Content starts

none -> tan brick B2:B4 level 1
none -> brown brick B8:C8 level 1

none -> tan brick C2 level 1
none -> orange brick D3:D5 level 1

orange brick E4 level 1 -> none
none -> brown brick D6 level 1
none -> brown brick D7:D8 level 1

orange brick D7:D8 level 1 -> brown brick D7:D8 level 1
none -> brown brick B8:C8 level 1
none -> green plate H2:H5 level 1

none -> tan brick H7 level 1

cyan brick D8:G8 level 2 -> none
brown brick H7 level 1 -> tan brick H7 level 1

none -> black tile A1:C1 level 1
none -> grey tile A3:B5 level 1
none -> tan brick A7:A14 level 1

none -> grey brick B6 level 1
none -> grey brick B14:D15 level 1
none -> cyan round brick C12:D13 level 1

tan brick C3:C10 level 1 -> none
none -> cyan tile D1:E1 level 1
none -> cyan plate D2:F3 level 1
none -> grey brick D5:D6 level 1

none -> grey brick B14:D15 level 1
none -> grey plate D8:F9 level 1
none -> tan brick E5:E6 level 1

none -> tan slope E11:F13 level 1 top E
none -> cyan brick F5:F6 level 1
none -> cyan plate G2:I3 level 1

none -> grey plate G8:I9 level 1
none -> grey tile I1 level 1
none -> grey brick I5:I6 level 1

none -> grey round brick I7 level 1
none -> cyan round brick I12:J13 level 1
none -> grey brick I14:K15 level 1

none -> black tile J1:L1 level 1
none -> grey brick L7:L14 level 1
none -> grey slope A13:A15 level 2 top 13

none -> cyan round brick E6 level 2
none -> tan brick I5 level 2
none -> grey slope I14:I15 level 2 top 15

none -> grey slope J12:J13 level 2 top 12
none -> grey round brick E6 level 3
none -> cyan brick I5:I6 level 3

Content ends

- Task objective: Could you write out exactly the lines above, starting at the first one and ending with the line that has "none -> grey tile A3:B5 level 1"?

- Result:
none -> tan brick B2:B4 level 1
none -> brown brick B8:C8 level 1

none -> tan brick C2 level 1
none -> orange brick D3:D5 level 1

orange brick E4 level 1 -> none
none -> brown brick D6 level 1
none -> brown brick D7:D8 level 1

orange brick D7:D8 level 1 -> brown brick D7:D8 level 1
none -> brown brick B8:C8 level 1
none -> green plate H2:H5 level 1

none -> tan brick H7 level 1

cyan brick D8:G8 level 2 -> none
brown brick H7 level 1 -> tan brick H7 level 1

none -> black tile A1:C1 level 1
none -> grey tile A3:B5 level 1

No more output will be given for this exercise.